Supplied material >>

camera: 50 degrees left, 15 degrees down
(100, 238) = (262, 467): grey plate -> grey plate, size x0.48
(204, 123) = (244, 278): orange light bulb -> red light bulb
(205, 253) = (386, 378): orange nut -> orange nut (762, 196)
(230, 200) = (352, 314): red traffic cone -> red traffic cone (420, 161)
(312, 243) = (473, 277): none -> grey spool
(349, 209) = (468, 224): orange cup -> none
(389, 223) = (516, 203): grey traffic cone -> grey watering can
--
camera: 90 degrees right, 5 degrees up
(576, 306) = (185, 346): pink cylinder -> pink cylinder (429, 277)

Task item >> Starting at the line above that contains "camera: 50 degrees left, 15 degrees down", repeat each line exactly up to and including the line that contains "(389, 223) = (516, 203): grey", and stop there.

Completed task >>
camera: 50 degrees left, 15 degrees down
(100, 238) = (262, 467): grey plate -> grey plate, size x0.48
(204, 123) = (244, 278): orange light bulb -> red light bulb
(205, 253) = (386, 378): orange nut -> orange nut (762, 196)
(230, 200) = (352, 314): red traffic cone -> red traffic cone (420, 161)
(312, 243) = (473, 277): none -> grey spool
(349, 209) = (468, 224): orange cup -> none
(389, 223) = (516, 203): grey traffic cone -> grey watering can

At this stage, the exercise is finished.